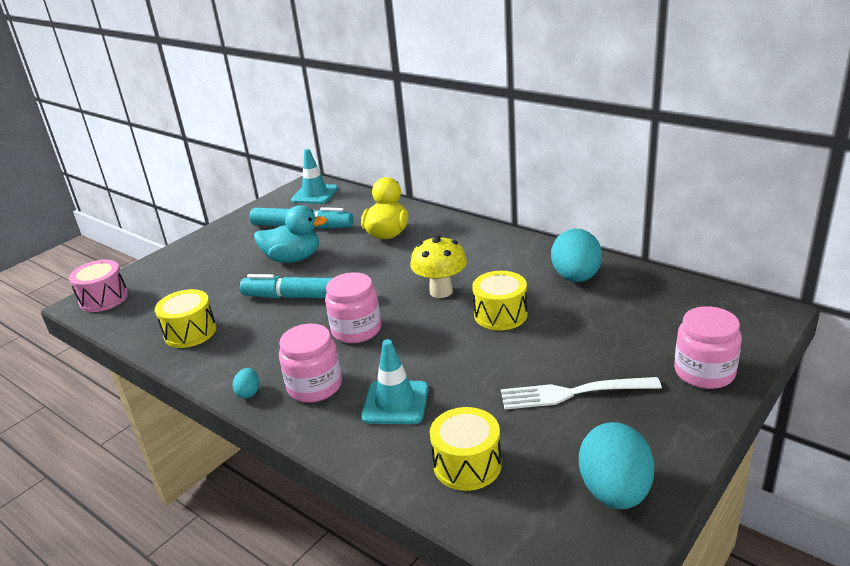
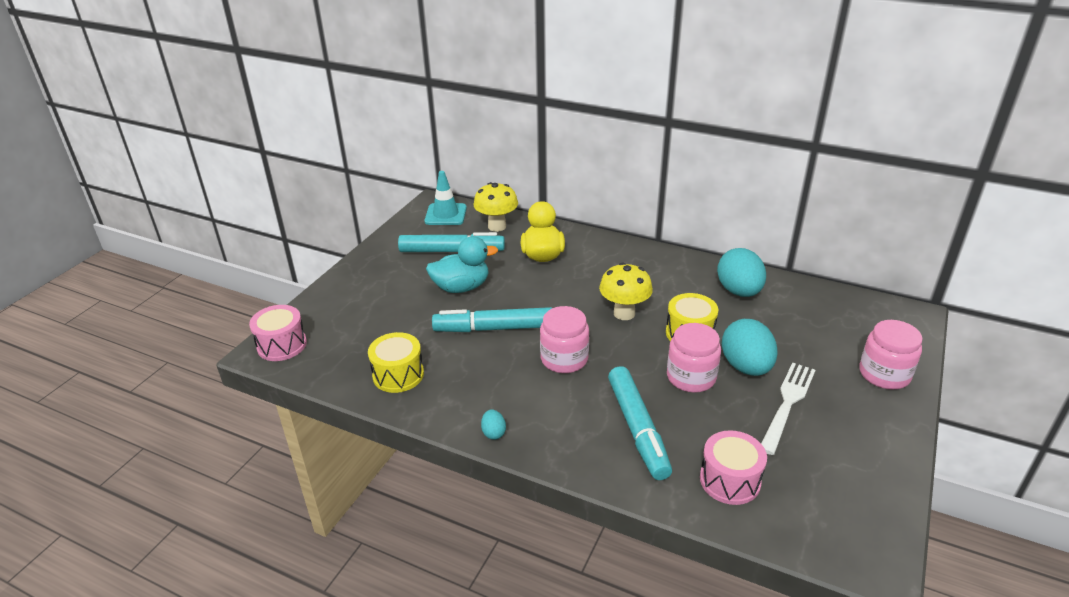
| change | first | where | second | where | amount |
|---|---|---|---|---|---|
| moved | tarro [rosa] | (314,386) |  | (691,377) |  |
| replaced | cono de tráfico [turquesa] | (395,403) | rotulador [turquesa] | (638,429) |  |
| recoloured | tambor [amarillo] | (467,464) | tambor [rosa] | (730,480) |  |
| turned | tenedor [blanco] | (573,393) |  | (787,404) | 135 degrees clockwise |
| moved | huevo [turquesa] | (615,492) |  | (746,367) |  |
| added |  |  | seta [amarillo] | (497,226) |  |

------------------------

§ YOUR OBJECTIVE
Everything in the entries above except the pictures should be given again exactly.

§ TASK OUTPUT
| change | first | where | second | where | amount |
|---|---|---|---|---|---|
| moved | tarro [rosa] | (314,386) |  | (691,377) |  |
| replaced | cono de tráfico [turquesa] | (395,403) | rotulador [turquesa] | (638,429) |  |
| recoloured | tambor [amarillo] | (467,464) | tambor [rosa] | (730,480) |  |
| turned | tenedor [blanco] | (573,393) |  | (787,404) | 135 degrees clockwise |
| moved | huevo [turquesa] | (615,492) |  | (746,367) |  |
| added |  |  | seta [amarillo] | (497,226) |  |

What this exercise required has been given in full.